Task item - Having read the entries, repeat all of them exactly.
----- Data for the task -----
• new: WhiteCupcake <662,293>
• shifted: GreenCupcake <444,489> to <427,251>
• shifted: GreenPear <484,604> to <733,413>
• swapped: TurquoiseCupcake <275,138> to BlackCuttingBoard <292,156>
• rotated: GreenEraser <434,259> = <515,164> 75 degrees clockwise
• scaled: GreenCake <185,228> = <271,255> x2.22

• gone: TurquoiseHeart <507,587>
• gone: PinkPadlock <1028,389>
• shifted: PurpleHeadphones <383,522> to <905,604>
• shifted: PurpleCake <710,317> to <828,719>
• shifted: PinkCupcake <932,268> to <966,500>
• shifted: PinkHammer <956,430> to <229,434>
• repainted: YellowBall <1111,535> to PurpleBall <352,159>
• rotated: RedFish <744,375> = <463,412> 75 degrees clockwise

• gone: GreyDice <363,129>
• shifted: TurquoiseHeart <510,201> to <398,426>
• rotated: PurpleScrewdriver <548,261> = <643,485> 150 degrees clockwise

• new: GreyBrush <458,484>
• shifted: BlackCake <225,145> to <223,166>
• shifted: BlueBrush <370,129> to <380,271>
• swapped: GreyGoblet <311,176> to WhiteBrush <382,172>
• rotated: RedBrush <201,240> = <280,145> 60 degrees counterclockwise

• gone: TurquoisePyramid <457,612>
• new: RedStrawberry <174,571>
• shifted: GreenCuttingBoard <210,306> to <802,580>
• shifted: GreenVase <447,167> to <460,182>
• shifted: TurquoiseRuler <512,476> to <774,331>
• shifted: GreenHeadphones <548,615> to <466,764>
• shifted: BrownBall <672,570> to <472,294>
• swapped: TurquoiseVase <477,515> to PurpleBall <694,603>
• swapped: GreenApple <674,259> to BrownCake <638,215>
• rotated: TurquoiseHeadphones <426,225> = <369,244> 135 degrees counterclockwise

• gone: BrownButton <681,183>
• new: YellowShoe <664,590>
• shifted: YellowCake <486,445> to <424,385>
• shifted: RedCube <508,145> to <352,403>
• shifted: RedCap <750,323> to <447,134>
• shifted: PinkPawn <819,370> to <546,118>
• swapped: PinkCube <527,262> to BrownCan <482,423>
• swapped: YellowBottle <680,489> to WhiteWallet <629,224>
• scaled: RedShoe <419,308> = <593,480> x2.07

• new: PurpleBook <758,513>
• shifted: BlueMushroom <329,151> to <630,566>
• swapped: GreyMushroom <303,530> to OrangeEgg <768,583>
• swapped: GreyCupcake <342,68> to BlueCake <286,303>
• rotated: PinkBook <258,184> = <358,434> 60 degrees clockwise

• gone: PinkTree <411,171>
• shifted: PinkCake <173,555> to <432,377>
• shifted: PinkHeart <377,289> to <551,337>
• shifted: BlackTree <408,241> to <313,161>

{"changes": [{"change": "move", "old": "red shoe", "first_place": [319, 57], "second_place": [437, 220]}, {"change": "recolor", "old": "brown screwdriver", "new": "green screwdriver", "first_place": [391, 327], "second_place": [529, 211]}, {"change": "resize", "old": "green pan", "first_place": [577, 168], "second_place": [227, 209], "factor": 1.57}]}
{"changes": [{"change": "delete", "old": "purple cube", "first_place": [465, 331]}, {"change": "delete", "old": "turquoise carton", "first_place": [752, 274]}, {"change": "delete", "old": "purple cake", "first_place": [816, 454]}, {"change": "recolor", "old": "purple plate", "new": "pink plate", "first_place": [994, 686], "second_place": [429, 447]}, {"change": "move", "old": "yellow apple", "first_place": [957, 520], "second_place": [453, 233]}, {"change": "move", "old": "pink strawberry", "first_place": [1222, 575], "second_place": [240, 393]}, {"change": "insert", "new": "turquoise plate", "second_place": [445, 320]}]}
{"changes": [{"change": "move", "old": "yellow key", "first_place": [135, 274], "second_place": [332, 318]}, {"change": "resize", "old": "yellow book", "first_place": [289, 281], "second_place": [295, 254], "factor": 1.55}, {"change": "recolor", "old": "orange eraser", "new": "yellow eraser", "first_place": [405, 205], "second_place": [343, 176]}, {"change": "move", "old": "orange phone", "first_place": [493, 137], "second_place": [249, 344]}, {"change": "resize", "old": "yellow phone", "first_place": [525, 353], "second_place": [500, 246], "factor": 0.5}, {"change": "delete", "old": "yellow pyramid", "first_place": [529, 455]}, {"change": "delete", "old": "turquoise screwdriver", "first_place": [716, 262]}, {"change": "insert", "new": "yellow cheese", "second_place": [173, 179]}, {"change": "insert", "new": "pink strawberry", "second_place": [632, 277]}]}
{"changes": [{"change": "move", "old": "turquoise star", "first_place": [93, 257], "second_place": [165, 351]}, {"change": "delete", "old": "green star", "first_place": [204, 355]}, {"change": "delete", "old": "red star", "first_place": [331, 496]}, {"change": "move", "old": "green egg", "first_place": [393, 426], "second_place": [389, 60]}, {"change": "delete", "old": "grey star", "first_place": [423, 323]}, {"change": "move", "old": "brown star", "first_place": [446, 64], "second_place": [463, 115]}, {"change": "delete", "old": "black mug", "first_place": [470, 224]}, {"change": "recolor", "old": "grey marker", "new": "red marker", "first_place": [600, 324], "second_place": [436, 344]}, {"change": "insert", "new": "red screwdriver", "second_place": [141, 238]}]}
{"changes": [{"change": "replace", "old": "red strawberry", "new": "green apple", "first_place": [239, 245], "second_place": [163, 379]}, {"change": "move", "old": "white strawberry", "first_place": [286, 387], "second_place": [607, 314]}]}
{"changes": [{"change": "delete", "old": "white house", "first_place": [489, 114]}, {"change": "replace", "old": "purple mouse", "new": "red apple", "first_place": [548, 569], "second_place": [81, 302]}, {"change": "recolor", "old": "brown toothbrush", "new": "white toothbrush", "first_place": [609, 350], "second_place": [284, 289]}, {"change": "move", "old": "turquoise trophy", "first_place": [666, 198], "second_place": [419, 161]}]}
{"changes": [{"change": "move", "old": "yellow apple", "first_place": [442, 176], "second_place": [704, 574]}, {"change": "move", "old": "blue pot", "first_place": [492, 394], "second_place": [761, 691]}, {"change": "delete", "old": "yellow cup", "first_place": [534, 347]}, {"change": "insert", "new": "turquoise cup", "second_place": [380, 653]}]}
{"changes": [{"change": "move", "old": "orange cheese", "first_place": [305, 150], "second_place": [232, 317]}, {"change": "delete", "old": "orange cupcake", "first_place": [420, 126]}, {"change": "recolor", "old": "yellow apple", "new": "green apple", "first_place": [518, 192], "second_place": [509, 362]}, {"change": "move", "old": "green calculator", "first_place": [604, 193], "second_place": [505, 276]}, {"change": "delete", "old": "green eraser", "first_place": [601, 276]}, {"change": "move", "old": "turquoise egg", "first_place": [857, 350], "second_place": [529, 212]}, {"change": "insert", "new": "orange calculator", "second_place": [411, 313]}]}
-----
Output below -
• new: WhiteCupcake <662,293>
• shifted: GreenCupcake <444,489> to <427,251>
• shifted: GreenPear <484,604> to <733,413>
• swapped: TurquoiseCupcake <275,138> to BlackCuttingBoard <292,156>
• rotated: GreenEraser <434,259> = <515,164> 75 degrees clockwise
• scaled: GreenCake <185,228> = <271,255> x2.22

• gone: TurquoiseHeart <507,587>
• gone: PinkPadlock <1028,389>
• shifted: PurpleHeadphones <383,522> to <905,604>
• shifted: PurpleCake <710,317> to <828,719>
• shifted: PinkCupcake <932,268> to <966,500>
• shifted: PinkHammer <956,430> to <229,434>
• repainted: YellowBall <1111,535> to PurpleBall <352,159>
• rotated: RedFish <744,375> = <463,412> 75 degrees clockwise

• gone: GreyDice <363,129>
• shifted: TurquoiseHeart <510,201> to <398,426>
• rotated: PurpleScrewdriver <548,261> = <643,485> 150 degrees clockwise

• new: GreyBrush <458,484>
• shifted: BlackCake <225,145> to <223,166>
• shifted: BlueBrush <370,129> to <380,271>
• swapped: GreyGoblet <311,176> to WhiteBrush <382,172>
• rotated: RedBrush <201,240> = <280,145> 60 degrees counterclockwise

• gone: TurquoisePyramid <457,612>
• new: RedStrawberry <174,571>
• shifted: GreenCuttingBoard <210,306> to <802,580>
• shifted: GreenVase <447,167> to <460,182>
• shifted: TurquoiseRuler <512,476> to <774,331>
• shifted: GreenHeadphones <548,615> to <466,764>
• shifted: BrownBall <672,570> to <472,294>
• swapped: TurquoiseVase <477,515> to PurpleBall <694,603>
• swapped: GreenApple <674,259> to BrownCake <638,215>
• rotated: TurquoiseHeadphones <426,225> = <369,244> 135 degrees counterclockwise

• gone: BrownButton <681,183>
• new: YellowShoe <664,590>
• shifted: YellowCake <486,445> to <424,385>
• shifted: RedCube <508,145> to <352,403>
• shifted: RedCap <750,323> to <447,134>
• shifted: PinkPawn <819,370> to <546,118>
• swapped: PinkCube <527,262> to BrownCan <482,423>
• swapped: YellowBottle <680,489> to WhiteWallet <629,224>
• scaled: RedShoe <419,308> = <593,480> x2.07

• new: PurpleBook <758,513>
• shifted: BlueMushroom <329,151> to <630,566>
• swapped: GreyMushroom <303,530> to OrangeEgg <768,583>
• swapped: GreyCupcake <342,68> to BlueCake <286,303>
• rotated: PinkBook <258,184> = <358,434> 60 degrees clockwise

• gone: PinkTree <411,171>
• shifted: PinkCake <173,555> to <432,377>
• shifted: PinkHeart <377,289> to <551,337>
• shifted: BlackTree <408,241> to <313,161>

{"changes": [{"change": "move", "old": "red shoe", "first_place": [319, 57], "second_place": [437, 220]}, {"change": "recolor", "old": "brown screwdriver", "new": "green screwdriver", "first_place": [391, 327], "second_place": [529, 211]}, {"change": "resize", "old": "green pan", "first_place": [577, 168], "second_place": [227, 209], "factor": 1.57}]}
{"changes": [{"change": "delete", "old": "purple cube", "first_place": [465, 331]}, {"change": "delete", "old": "turquoise carton", "first_place": [752, 274]}, {"change": "delete", "old": "purple cake", "first_place": [816, 454]}, {"change": "recolor", "old": "purple plate", "new": "pink plate", "first_place": [994, 686], "second_place": [429, 447]}, {"change": "move", "old": "yellow apple", "first_place": [957, 520], "second_place": [453, 233]}, {"change": "move", "old": "pink strawberry", "first_place": [1222, 575], "second_place": [240, 393]}, {"change": "insert", "new": "turquoise plate", "second_place": [445, 320]}]}
{"changes": [{"change": "move", "old": "yellow key", "first_place": [135, 274], "second_place": [332, 318]}, {"change": "resize", "old": "yellow book", "first_place": [289, 281], "second_place": [295, 254], "factor": 1.55}, {"change": "recolor", "old": "orange eraser", "new": "yellow eraser", "first_place": [405, 205], "second_place": [343, 176]}, {"change": "move", "old": "orange phone", "first_place": [493, 137], "second_place": [249, 344]}, {"change": "resize", "old": "yellow phone", "first_place": [525, 353], "second_place": [500, 246], "factor": 0.5}, {"change": "delete", "old": "yellow pyramid", "first_place": [529, 455]}, {"change": "delete", "old": "turquoise screwdriver", "first_place": [716, 262]}, {"change": "insert", "new": "yellow cheese", "second_place": [173, 179]}, {"change": "insert", "new": "pink strawberry", "second_place": [632, 277]}]}
{"changes": [{"change": "move", "old": "turquoise star", "first_place": [93, 257], "second_place": [165, 351]}, {"change": "delete", "old": "green star", "first_place": [204, 355]}, {"change": "delete", "old": "red star", "first_place": [331, 496]}, {"change": "move", "old": "green egg", "first_place": [393, 426], "second_place": [389, 60]}, {"change": "delete", "old": "grey star", "first_place": [423, 323]}, {"change": "move", "old": "brown star", "first_place": [446, 64], "second_place": [463, 115]}, {"change": "delete", "old": "black mug", "first_place": [470, 224]}, {"change": "recolor", "old": "grey marker", "new": "red marker", "first_place": [600, 324], "second_place": [436, 344]}, {"change": "insert", "new": "red screwdriver", "second_place": [141, 238]}]}
{"changes": [{"change": "replace", "old": "red strawberry", "new": "green apple", "first_place": [239, 245], "second_place": [163, 379]}, {"change": "move", "old": "white strawberry", "first_place": [286, 387], "second_place": [607, 314]}]}
{"changes": [{"change": "delete", "old": "white house", "first_place": [489, 114]}, {"change": "replace", "old": "purple mouse", "new": "red apple", "first_place": [548, 569], "second_place": [81, 302]}, {"change": "recolor", "old": "brown toothbrush", "new": "white toothbrush", "first_place": [609, 350], "second_place": [284, 289]}, {"change": "move", "old": "turquoise trophy", "first_place": [666, 198], "second_place": [419, 161]}]}
{"changes": [{"change": "move", "old": "yellow apple", "first_place": [442, 176], "second_place": [704, 574]}, {"change": "move", "old": "blue pot", "first_place": [492, 394], "second_place": [761, 691]}, {"change": "delete", "old": "yellow cup", "first_place": [534, 347]}, {"change": "insert", "new": "turquoise cup", "second_place": [380, 653]}]}
{"changes": [{"change": "move", "old": "orange cheese", "first_place": [305, 150], "second_place": [232, 317]}, {"change": "delete", "old": "orange cupcake", "first_place": [420, 126]}, {"change": "recolor", "old": "yellow apple", "new": "green apple", "first_place": [518, 192], "second_place": [509, 362]}, {"change": "move", "old": "green calculator", "first_place": [604, 193], "second_place": [505, 276]}, {"change": "delete", "old": "green eraser", "first_place": [601, 276]}, {"change": "move", "old": "turquoise egg", "first_place": [857, 350], "second_place": [529, 212]}, {"change": "insert", "new": "orange calculator", "second_place": [411, 313]}]}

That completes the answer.